* Start Available data *

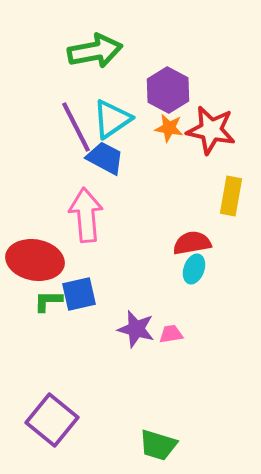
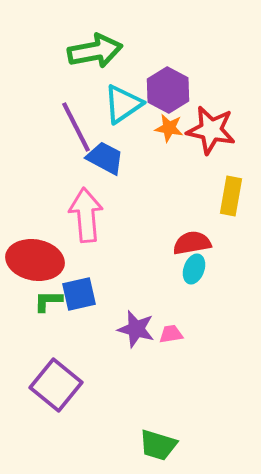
cyan triangle: moved 11 px right, 15 px up
purple square: moved 4 px right, 35 px up
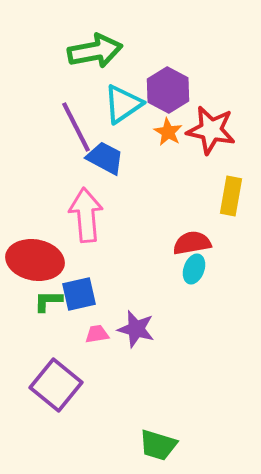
orange star: moved 1 px left, 4 px down; rotated 20 degrees clockwise
pink trapezoid: moved 74 px left
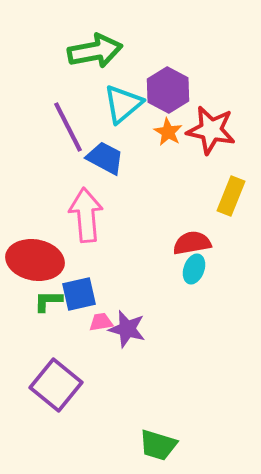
cyan triangle: rotated 6 degrees counterclockwise
purple line: moved 8 px left
yellow rectangle: rotated 12 degrees clockwise
purple star: moved 9 px left
pink trapezoid: moved 4 px right, 12 px up
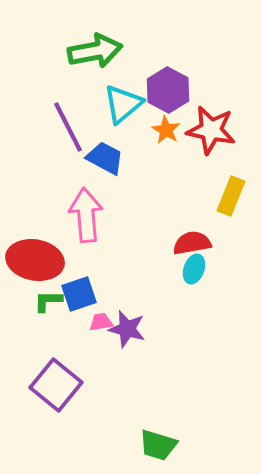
orange star: moved 2 px left, 2 px up
blue square: rotated 6 degrees counterclockwise
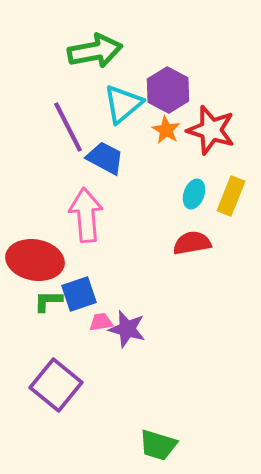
red star: rotated 6 degrees clockwise
cyan ellipse: moved 75 px up
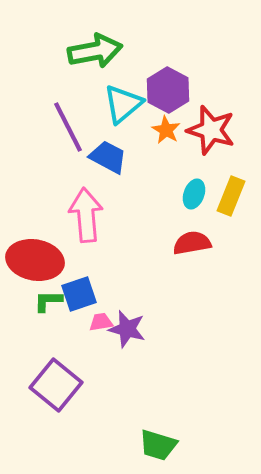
blue trapezoid: moved 3 px right, 1 px up
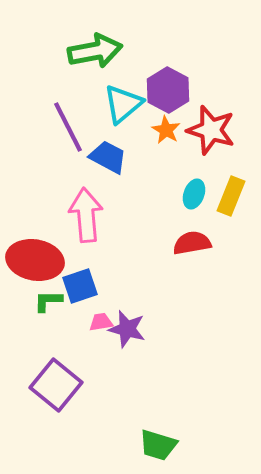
blue square: moved 1 px right, 8 px up
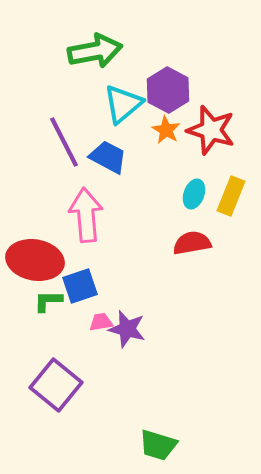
purple line: moved 4 px left, 15 px down
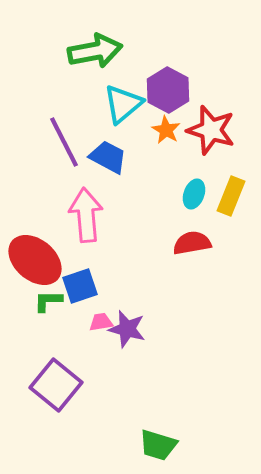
red ellipse: rotated 30 degrees clockwise
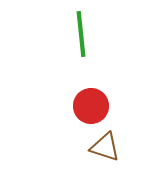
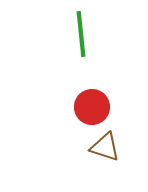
red circle: moved 1 px right, 1 px down
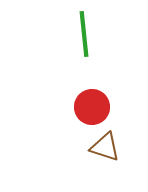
green line: moved 3 px right
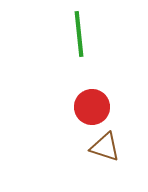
green line: moved 5 px left
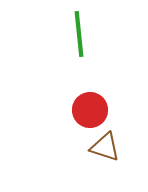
red circle: moved 2 px left, 3 px down
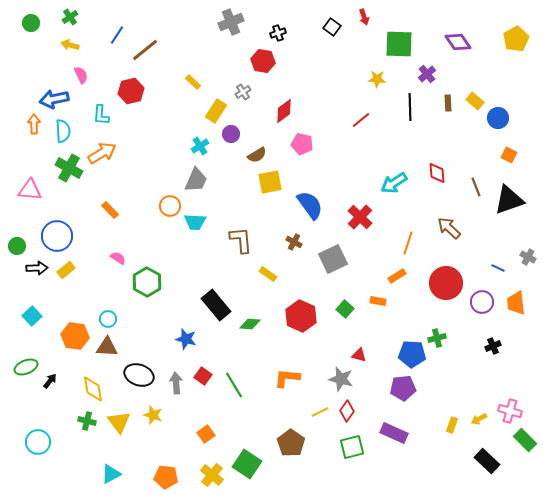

* End Available data *

_What you need to do:_
Write out all the records again, swapping "purple" for "violet" and changing nothing else. Leave out the picture lines.

_Response for this exercise:_
cyan triangle: moved 11 px right, 15 px up
violet square: moved 4 px right, 35 px up
orange star: moved 1 px left, 4 px down; rotated 20 degrees clockwise
pink trapezoid: moved 74 px left
cyan triangle: rotated 6 degrees counterclockwise
violet line: moved 8 px left
yellow rectangle: rotated 12 degrees clockwise
violet star: moved 9 px left
pink trapezoid: moved 4 px right, 12 px up
orange star: moved 2 px left, 2 px up
blue square: rotated 6 degrees counterclockwise
red star: rotated 6 degrees clockwise
cyan ellipse: moved 75 px up
blue trapezoid: moved 3 px right, 1 px up
blue square: moved 1 px right, 8 px up
violet line: moved 4 px left, 15 px down
red ellipse: rotated 30 degrees clockwise
red circle: moved 1 px right, 1 px down
green line: moved 3 px right
green line: moved 5 px left
red circle: moved 2 px left, 3 px down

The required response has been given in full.